** Opening Source information block **

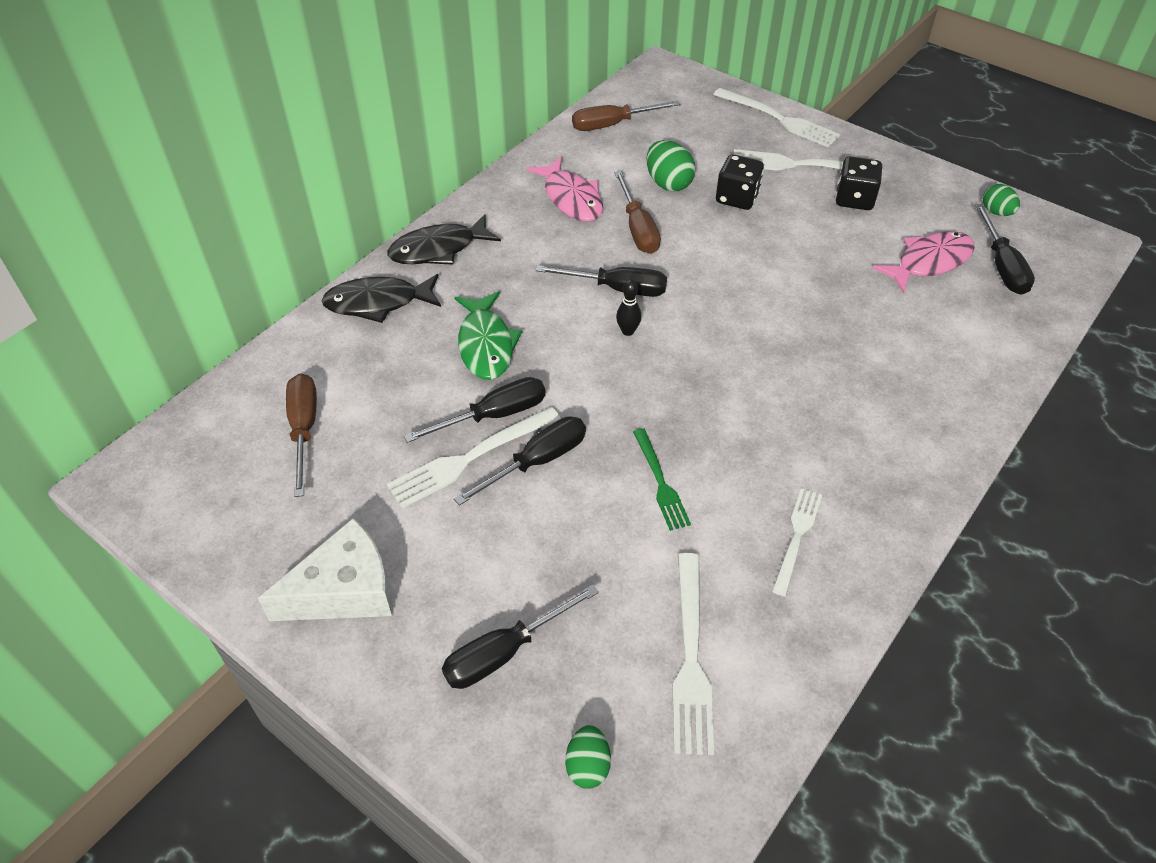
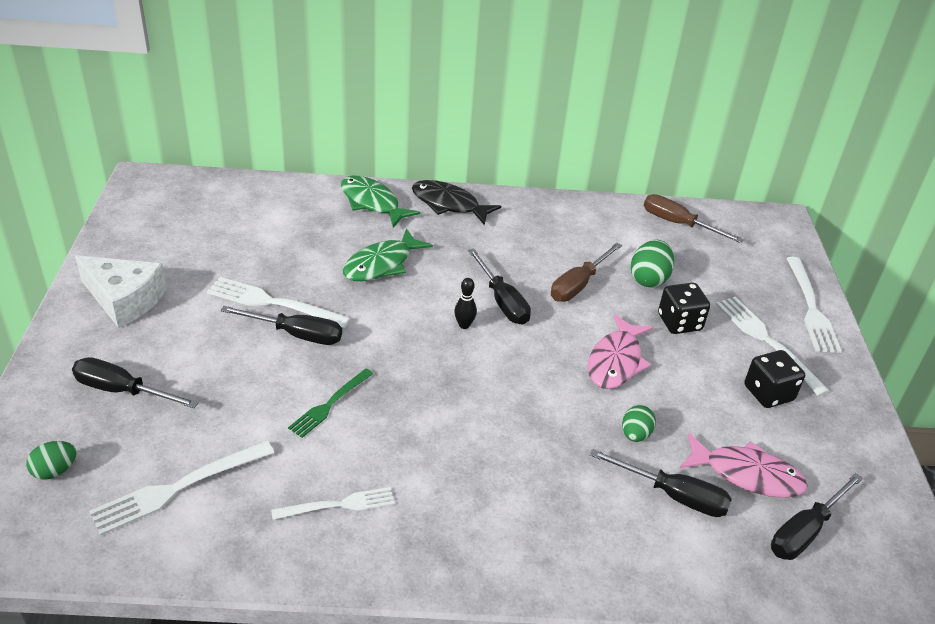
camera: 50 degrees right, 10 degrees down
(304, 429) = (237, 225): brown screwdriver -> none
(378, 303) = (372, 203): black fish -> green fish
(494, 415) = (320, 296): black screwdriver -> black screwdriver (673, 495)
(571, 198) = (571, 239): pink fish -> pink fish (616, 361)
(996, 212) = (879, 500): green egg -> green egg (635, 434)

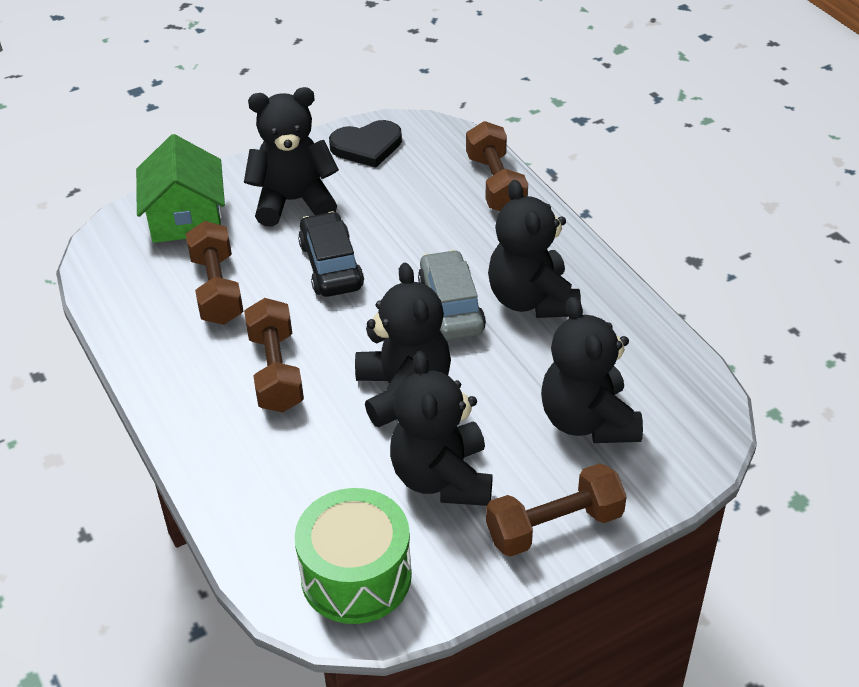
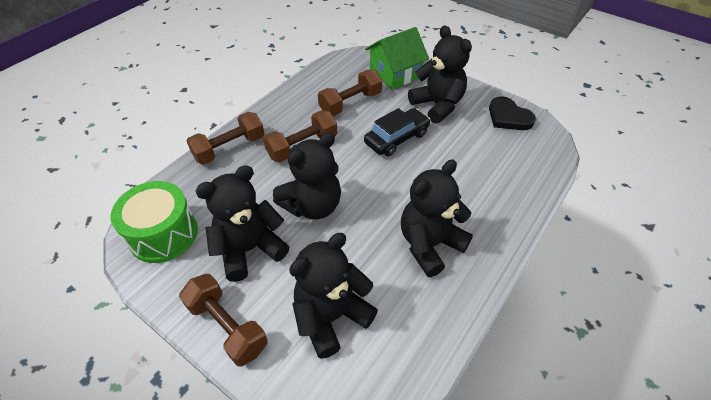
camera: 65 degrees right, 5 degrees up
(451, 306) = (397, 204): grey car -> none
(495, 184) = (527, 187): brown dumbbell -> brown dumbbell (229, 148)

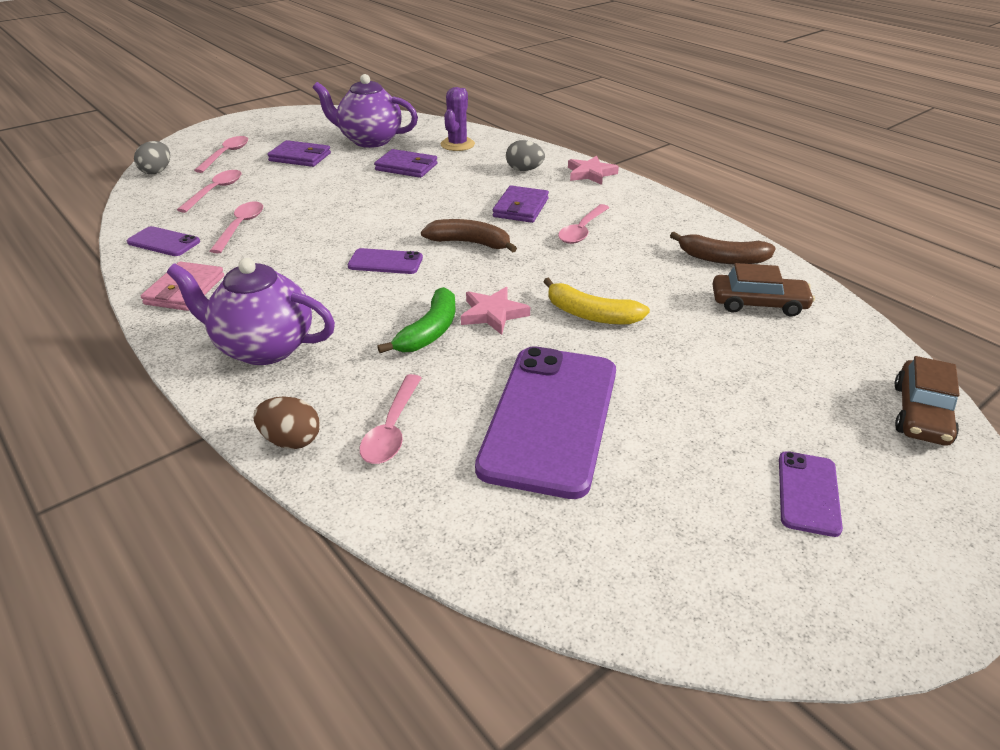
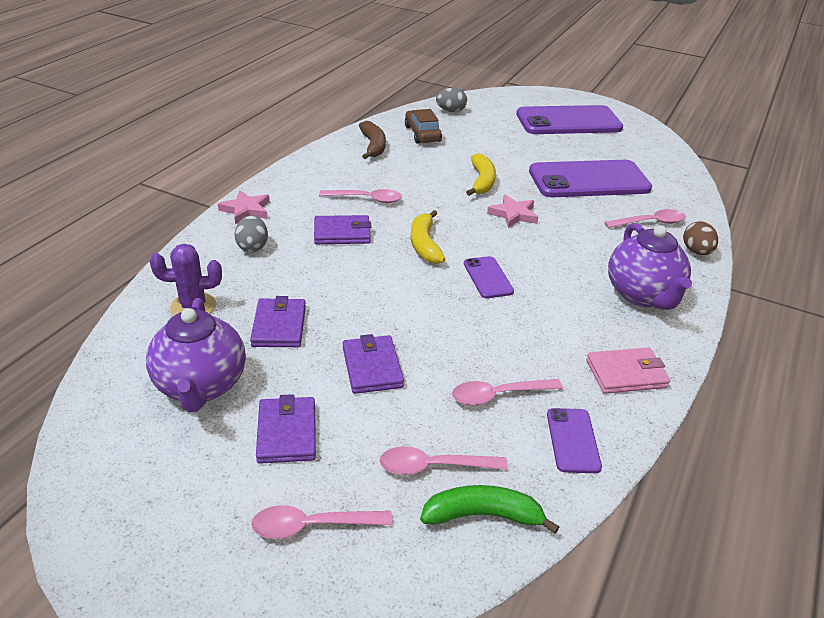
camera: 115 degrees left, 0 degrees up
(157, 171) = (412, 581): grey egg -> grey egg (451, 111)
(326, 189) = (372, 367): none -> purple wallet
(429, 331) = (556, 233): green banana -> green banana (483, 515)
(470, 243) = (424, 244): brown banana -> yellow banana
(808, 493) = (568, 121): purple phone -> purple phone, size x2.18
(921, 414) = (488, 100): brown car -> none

** Closing Source information block **

◆ **Work to complete**
Would you give again, exactly, the lines in the data above that run from the line containing "(571, 198) = (571, 239): pink" to the line containing "(429, 331) = (556, 233): green"? Include both ends and no pictures.

◆ **Response below**
(571, 198) = (571, 239): pink fish -> pink fish (616, 361)
(996, 212) = (879, 500): green egg -> green egg (635, 434)

camera: 65 degrees right, 5 degrees up
(451, 306) = (397, 204): grey car -> none
(495, 184) = (527, 187): brown dumbbell -> brown dumbbell (229, 148)

camera: 115 degrees left, 0 degrees up
(157, 171) = (412, 581): grey egg -> grey egg (451, 111)
(326, 189) = (372, 367): none -> purple wallet
(429, 331) = (556, 233): green banana -> green banana (483, 515)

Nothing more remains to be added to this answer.